For the records below, give the number of lines where the string "bucket" occurs. Include nothing else.

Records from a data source
════════

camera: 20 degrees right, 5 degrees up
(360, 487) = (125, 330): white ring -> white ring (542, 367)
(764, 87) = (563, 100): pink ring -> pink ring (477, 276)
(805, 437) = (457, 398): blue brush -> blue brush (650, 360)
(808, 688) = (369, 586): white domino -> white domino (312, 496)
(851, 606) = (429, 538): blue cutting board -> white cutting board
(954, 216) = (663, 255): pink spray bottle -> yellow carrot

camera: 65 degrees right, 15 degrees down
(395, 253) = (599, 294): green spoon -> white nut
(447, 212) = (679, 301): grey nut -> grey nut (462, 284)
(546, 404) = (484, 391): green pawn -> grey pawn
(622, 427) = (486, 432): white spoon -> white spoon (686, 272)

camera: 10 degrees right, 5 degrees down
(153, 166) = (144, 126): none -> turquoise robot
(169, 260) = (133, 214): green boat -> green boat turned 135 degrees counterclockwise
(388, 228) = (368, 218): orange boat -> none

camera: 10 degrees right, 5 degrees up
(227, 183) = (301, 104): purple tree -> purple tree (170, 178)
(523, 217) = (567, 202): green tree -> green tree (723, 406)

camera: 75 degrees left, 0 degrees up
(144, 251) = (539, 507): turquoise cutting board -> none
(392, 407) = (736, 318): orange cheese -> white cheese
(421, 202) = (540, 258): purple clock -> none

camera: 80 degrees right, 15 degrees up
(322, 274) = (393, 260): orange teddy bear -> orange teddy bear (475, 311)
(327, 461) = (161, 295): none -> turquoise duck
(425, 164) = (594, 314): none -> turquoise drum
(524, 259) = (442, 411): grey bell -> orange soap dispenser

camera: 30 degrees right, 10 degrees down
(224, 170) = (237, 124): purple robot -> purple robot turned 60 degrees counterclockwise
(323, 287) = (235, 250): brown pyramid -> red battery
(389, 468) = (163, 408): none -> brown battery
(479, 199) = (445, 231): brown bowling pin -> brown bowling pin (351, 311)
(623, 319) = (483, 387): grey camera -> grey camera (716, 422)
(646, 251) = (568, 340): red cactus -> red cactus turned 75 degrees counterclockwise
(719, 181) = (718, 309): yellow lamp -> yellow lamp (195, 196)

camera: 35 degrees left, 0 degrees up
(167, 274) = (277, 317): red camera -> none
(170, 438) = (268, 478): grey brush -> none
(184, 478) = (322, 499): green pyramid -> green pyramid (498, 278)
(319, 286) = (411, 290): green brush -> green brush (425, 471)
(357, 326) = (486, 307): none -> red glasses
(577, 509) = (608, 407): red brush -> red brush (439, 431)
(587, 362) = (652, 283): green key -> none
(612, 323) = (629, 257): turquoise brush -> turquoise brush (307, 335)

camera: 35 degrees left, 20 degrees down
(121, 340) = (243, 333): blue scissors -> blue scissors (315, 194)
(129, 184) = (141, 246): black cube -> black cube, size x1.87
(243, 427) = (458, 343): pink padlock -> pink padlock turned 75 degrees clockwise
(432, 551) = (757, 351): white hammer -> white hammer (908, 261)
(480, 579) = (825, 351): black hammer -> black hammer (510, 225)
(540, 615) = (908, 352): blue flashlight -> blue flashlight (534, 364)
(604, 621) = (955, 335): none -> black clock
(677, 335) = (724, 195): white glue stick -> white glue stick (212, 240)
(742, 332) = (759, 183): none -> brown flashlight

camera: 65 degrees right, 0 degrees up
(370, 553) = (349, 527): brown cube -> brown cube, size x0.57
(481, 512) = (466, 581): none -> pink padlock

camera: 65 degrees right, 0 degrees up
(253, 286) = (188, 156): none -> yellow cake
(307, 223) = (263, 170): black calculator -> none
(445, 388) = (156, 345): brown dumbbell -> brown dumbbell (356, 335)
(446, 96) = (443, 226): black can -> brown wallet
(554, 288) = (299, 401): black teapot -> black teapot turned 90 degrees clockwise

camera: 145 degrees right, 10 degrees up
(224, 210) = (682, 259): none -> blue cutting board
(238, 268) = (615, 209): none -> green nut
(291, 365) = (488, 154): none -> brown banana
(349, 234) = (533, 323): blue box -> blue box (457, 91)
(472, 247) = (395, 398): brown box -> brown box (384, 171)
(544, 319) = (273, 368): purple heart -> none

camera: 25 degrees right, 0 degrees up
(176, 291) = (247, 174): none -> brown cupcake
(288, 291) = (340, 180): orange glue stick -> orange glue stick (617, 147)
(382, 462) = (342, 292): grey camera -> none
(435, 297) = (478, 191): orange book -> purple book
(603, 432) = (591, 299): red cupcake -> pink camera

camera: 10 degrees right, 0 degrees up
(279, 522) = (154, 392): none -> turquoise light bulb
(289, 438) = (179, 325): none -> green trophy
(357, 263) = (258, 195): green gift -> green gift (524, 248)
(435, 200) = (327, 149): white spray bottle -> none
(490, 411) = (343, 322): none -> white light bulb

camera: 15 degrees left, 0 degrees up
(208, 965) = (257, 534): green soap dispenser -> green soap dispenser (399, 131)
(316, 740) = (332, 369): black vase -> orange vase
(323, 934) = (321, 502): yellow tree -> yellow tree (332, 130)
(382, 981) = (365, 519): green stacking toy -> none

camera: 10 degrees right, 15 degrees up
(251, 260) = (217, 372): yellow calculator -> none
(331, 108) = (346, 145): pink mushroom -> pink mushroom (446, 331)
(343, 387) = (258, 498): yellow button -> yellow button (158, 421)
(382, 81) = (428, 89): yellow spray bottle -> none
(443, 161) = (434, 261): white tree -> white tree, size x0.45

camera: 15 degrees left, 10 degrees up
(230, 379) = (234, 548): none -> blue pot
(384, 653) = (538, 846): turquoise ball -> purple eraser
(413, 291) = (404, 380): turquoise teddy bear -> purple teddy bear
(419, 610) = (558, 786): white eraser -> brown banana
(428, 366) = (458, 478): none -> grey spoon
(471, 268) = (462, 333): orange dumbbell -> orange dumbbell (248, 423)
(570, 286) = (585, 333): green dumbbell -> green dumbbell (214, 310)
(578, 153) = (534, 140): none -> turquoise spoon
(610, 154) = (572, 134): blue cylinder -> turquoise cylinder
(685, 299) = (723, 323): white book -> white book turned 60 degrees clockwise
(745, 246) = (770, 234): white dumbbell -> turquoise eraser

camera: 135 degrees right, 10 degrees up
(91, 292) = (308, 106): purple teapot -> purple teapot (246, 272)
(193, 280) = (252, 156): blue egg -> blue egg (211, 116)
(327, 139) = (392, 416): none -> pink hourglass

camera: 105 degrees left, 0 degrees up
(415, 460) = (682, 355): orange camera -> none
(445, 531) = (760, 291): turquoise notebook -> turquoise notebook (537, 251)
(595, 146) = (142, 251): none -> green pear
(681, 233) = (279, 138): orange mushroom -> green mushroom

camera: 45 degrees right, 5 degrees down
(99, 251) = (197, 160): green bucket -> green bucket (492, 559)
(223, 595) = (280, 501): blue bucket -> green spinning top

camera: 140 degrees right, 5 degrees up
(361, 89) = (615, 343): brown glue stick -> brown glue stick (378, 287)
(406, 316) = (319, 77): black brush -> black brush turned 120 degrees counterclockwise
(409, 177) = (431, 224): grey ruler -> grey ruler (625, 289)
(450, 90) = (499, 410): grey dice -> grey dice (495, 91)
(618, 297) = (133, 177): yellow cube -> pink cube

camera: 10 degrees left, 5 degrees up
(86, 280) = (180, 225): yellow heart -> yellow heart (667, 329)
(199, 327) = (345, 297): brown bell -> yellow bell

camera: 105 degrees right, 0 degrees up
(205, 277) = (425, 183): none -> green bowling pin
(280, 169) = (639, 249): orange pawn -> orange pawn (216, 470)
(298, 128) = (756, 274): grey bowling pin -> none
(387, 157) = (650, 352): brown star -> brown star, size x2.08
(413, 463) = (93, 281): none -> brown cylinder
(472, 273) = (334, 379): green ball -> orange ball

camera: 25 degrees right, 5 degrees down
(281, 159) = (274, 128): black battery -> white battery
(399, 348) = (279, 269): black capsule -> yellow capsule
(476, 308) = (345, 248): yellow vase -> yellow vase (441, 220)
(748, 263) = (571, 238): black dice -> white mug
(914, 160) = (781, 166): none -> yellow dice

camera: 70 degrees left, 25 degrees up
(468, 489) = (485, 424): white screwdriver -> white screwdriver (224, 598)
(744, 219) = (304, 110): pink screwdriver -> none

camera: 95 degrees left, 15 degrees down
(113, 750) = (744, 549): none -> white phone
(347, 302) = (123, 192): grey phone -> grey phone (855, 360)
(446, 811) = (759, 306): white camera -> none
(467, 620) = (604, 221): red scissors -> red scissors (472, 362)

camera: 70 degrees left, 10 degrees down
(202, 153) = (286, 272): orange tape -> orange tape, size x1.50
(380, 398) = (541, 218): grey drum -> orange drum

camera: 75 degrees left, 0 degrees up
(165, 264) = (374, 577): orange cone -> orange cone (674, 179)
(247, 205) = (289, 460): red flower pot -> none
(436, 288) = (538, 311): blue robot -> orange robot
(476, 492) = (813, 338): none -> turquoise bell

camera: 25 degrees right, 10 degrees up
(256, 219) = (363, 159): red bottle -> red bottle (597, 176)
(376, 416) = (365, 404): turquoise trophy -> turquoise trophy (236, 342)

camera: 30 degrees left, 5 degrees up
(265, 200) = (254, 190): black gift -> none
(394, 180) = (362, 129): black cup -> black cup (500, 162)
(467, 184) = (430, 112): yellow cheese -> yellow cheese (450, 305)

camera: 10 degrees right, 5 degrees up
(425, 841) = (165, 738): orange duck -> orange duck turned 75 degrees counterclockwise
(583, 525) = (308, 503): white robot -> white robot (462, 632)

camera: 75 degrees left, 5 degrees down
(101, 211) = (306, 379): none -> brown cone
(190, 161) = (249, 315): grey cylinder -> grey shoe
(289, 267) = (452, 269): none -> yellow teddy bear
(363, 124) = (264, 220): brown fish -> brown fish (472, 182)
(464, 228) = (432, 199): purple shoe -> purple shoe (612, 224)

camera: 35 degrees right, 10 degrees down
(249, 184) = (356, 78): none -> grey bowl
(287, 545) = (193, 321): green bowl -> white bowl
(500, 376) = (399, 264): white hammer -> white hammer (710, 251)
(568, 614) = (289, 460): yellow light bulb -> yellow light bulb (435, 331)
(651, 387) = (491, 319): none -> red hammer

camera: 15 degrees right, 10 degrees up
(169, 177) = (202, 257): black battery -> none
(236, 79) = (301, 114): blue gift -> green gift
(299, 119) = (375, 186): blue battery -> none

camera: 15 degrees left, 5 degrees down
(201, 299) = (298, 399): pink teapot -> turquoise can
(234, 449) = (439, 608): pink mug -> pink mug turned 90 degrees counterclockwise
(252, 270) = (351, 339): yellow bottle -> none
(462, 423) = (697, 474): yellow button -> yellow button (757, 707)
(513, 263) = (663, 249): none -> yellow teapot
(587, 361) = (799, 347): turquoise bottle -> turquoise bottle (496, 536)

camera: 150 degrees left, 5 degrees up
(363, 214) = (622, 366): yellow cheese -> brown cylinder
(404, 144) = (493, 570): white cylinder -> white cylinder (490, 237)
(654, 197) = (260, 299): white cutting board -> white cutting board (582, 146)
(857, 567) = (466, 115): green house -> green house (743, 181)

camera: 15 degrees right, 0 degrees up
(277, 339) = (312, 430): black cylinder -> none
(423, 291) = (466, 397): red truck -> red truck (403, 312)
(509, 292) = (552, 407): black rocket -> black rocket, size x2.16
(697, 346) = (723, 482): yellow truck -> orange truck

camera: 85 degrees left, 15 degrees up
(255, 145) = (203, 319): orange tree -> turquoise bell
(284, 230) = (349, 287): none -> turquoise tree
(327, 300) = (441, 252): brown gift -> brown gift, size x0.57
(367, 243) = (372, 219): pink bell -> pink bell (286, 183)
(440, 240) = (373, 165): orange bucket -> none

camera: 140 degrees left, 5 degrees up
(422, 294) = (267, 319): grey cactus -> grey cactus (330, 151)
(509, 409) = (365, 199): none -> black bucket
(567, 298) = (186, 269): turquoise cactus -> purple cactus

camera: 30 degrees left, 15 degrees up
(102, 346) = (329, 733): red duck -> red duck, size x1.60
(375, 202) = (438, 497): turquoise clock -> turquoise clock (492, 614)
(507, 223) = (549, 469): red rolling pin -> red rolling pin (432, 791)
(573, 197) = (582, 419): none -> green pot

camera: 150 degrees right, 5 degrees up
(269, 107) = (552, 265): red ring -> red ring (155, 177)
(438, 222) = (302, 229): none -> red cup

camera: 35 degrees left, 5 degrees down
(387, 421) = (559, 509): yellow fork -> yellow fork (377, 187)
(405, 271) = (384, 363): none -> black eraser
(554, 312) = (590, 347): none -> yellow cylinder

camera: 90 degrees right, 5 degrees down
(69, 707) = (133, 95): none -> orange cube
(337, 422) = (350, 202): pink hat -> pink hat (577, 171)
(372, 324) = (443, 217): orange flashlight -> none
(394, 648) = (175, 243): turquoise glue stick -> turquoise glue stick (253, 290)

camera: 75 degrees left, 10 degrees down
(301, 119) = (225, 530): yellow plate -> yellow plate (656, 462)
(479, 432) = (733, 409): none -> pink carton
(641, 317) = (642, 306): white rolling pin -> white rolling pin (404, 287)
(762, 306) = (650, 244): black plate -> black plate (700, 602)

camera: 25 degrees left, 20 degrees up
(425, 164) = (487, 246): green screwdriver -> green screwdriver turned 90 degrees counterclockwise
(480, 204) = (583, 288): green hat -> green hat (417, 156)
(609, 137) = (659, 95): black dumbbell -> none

════════

— Result —
4